### Directions:
Please write out all of the records below exactly as they appear.

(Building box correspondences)
--------------------
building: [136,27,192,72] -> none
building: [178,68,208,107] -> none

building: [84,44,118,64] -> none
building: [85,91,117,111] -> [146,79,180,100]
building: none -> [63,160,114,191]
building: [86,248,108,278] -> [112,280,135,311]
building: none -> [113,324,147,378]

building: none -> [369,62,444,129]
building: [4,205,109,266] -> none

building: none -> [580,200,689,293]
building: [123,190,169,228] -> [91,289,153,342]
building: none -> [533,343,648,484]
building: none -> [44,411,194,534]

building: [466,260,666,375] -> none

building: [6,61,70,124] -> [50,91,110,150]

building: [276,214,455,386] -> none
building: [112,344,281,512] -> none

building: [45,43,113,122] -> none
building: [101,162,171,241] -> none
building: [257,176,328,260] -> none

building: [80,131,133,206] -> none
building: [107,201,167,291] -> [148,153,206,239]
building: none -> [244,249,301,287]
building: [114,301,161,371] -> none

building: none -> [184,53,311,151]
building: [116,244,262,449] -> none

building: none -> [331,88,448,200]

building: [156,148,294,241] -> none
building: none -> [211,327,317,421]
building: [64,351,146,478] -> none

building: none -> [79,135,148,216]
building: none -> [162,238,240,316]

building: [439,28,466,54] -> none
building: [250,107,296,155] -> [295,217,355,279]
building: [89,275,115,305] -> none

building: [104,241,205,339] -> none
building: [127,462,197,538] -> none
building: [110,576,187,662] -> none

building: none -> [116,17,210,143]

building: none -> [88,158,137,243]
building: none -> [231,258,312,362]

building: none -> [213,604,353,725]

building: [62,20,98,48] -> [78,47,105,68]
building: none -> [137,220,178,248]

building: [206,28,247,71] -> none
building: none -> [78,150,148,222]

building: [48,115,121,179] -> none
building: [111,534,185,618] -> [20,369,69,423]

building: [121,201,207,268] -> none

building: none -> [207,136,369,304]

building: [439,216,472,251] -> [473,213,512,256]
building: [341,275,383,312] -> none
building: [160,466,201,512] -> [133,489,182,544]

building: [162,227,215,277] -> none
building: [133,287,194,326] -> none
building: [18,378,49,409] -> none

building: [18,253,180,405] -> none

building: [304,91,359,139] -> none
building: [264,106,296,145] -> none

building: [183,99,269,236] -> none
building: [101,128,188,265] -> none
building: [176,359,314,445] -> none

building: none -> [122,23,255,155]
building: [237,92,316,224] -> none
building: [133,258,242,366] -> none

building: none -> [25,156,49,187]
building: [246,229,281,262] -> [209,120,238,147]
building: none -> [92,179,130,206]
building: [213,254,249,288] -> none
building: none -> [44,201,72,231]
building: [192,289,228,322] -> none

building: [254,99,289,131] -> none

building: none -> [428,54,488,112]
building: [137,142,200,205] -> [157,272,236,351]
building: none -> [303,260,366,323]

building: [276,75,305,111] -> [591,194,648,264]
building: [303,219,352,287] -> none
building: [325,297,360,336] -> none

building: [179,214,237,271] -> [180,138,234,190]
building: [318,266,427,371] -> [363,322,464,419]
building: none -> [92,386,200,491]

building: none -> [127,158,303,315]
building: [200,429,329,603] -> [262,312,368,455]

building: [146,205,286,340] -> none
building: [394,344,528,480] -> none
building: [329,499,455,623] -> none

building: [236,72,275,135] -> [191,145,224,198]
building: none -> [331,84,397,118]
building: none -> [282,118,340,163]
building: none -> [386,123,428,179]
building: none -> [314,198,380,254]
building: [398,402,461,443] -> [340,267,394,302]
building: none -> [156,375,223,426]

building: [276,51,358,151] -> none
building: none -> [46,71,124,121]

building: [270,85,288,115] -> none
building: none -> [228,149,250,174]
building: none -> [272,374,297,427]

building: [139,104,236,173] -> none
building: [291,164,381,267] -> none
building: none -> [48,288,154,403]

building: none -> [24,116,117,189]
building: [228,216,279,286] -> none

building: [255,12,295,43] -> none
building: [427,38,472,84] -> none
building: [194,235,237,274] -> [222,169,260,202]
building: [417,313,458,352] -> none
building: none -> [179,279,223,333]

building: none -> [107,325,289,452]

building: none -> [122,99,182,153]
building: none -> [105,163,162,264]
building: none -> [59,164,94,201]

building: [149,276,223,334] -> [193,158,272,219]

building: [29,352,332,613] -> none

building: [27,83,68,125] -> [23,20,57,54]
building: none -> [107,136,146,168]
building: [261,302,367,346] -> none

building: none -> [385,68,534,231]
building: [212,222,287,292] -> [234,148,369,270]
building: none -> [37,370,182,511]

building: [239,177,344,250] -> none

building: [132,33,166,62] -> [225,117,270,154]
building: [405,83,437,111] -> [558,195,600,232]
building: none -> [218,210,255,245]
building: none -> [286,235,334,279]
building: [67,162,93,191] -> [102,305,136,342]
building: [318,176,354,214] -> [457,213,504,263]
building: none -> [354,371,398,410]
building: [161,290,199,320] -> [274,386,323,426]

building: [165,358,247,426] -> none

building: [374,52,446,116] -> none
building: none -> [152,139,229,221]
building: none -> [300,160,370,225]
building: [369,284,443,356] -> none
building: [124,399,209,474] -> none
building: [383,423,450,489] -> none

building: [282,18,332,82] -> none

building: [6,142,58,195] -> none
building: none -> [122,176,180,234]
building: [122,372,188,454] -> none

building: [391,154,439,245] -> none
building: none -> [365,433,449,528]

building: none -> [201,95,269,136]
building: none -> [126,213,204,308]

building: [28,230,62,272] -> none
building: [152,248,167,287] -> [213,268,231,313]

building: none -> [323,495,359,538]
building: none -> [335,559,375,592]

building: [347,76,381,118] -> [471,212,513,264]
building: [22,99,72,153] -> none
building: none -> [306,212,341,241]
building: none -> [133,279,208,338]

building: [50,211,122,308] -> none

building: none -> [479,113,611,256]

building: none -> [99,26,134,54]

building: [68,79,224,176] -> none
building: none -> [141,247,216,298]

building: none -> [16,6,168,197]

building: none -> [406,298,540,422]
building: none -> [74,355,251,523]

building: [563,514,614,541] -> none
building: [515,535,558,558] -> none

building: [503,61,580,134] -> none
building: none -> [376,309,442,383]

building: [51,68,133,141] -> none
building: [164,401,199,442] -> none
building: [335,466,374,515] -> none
--------------------
### Problem solution:
building: [136,27,192,72] -> none
building: [178,68,208,107] -> none

building: [84,44,118,64] -> none
building: [85,91,117,111] -> [146,79,180,100]
building: none -> [63,160,114,191]
building: [86,248,108,278] -> [112,280,135,311]
building: none -> [113,324,147,378]

building: none -> [369,62,444,129]
building: [4,205,109,266] -> none

building: none -> [580,200,689,293]
building: [123,190,169,228] -> [91,289,153,342]
building: none -> [533,343,648,484]
building: none -> [44,411,194,534]

building: [466,260,666,375] -> none

building: [6,61,70,124] -> [50,91,110,150]

building: [276,214,455,386] -> none
building: [112,344,281,512] -> none

building: [45,43,113,122] -> none
building: [101,162,171,241] -> none
building: [257,176,328,260] -> none

building: [80,131,133,206] -> none
building: [107,201,167,291] -> [148,153,206,239]
building: none -> [244,249,301,287]
building: [114,301,161,371] -> none

building: none -> [184,53,311,151]
building: [116,244,262,449] -> none

building: none -> [331,88,448,200]

building: [156,148,294,241] -> none
building: none -> [211,327,317,421]
building: [64,351,146,478] -> none

building: none -> [79,135,148,216]
building: none -> [162,238,240,316]

building: [439,28,466,54] -> none
building: [250,107,296,155] -> [295,217,355,279]
building: [89,275,115,305] -> none

building: [104,241,205,339] -> none
building: [127,462,197,538] -> none
building: [110,576,187,662] -> none

building: none -> [116,17,210,143]

building: none -> [88,158,137,243]
building: none -> [231,258,312,362]

building: none -> [213,604,353,725]

building: [62,20,98,48] -> [78,47,105,68]
building: none -> [137,220,178,248]

building: [206,28,247,71] -> none
building: none -> [78,150,148,222]

building: [48,115,121,179] -> none
building: [111,534,185,618] -> [20,369,69,423]

building: [121,201,207,268] -> none

building: none -> [207,136,369,304]

building: [439,216,472,251] -> [473,213,512,256]
building: [341,275,383,312] -> none
building: [160,466,201,512] -> [133,489,182,544]

building: [162,227,215,277] -> none
building: [133,287,194,326] -> none
building: [18,378,49,409] -> none

building: [18,253,180,405] -> none

building: [304,91,359,139] -> none
building: [264,106,296,145] -> none

building: [183,99,269,236] -> none
building: [101,128,188,265] -> none
building: [176,359,314,445] -> none

building: none -> [122,23,255,155]
building: [237,92,316,224] -> none
building: [133,258,242,366] -> none

building: none -> [25,156,49,187]
building: [246,229,281,262] -> [209,120,238,147]
building: none -> [92,179,130,206]
building: [213,254,249,288] -> none
building: none -> [44,201,72,231]
building: [192,289,228,322] -> none

building: [254,99,289,131] -> none

building: none -> [428,54,488,112]
building: [137,142,200,205] -> [157,272,236,351]
building: none -> [303,260,366,323]

building: [276,75,305,111] -> [591,194,648,264]
building: [303,219,352,287] -> none
building: [325,297,360,336] -> none

building: [179,214,237,271] -> [180,138,234,190]
building: [318,266,427,371] -> [363,322,464,419]
building: none -> [92,386,200,491]

building: none -> [127,158,303,315]
building: [200,429,329,603] -> [262,312,368,455]

building: [146,205,286,340] -> none
building: [394,344,528,480] -> none
building: [329,499,455,623] -> none

building: [236,72,275,135] -> [191,145,224,198]
building: none -> [331,84,397,118]
building: none -> [282,118,340,163]
building: none -> [386,123,428,179]
building: none -> [314,198,380,254]
building: [398,402,461,443] -> [340,267,394,302]
building: none -> [156,375,223,426]

building: [276,51,358,151] -> none
building: none -> [46,71,124,121]

building: [270,85,288,115] -> none
building: none -> [228,149,250,174]
building: none -> [272,374,297,427]

building: [139,104,236,173] -> none
building: [291,164,381,267] -> none
building: none -> [48,288,154,403]

building: none -> [24,116,117,189]
building: [228,216,279,286] -> none

building: [255,12,295,43] -> none
building: [427,38,472,84] -> none
building: [194,235,237,274] -> [222,169,260,202]
building: [417,313,458,352] -> none
building: none -> [179,279,223,333]

building: none -> [107,325,289,452]

building: none -> [122,99,182,153]
building: none -> [105,163,162,264]
building: none -> [59,164,94,201]

building: [149,276,223,334] -> [193,158,272,219]

building: [29,352,332,613] -> none

building: [27,83,68,125] -> [23,20,57,54]
building: none -> [107,136,146,168]
building: [261,302,367,346] -> none

building: none -> [385,68,534,231]
building: [212,222,287,292] -> [234,148,369,270]
building: none -> [37,370,182,511]

building: [239,177,344,250] -> none

building: [132,33,166,62] -> [225,117,270,154]
building: [405,83,437,111] -> [558,195,600,232]
building: none -> [218,210,255,245]
building: none -> [286,235,334,279]
building: [67,162,93,191] -> [102,305,136,342]
building: [318,176,354,214] -> [457,213,504,263]
building: none -> [354,371,398,410]
building: [161,290,199,320] -> [274,386,323,426]

building: [165,358,247,426] -> none

building: [374,52,446,116] -> none
building: none -> [152,139,229,221]
building: none -> [300,160,370,225]
building: [369,284,443,356] -> none
building: [124,399,209,474] -> none
building: [383,423,450,489] -> none

building: [282,18,332,82] -> none

building: [6,142,58,195] -> none
building: none -> [122,176,180,234]
building: [122,372,188,454] -> none

building: [391,154,439,245] -> none
building: none -> [365,433,449,528]

building: none -> [201,95,269,136]
building: none -> [126,213,204,308]

building: [28,230,62,272] -> none
building: [152,248,167,287] -> [213,268,231,313]

building: none -> [323,495,359,538]
building: none -> [335,559,375,592]

building: [347,76,381,118] -> [471,212,513,264]
building: [22,99,72,153] -> none
building: none -> [306,212,341,241]
building: none -> [133,279,208,338]

building: [50,211,122,308] -> none

building: none -> [479,113,611,256]

building: none -> [99,26,134,54]

building: [68,79,224,176] -> none
building: none -> [141,247,216,298]

building: none -> [16,6,168,197]

building: none -> [406,298,540,422]
building: none -> [74,355,251,523]

building: [563,514,614,541] -> none
building: [515,535,558,558] -> none

building: [503,61,580,134] -> none
building: none -> [376,309,442,383]

building: [51,68,133,141] -> none
building: [164,401,199,442] -> none
building: [335,466,374,515] -> none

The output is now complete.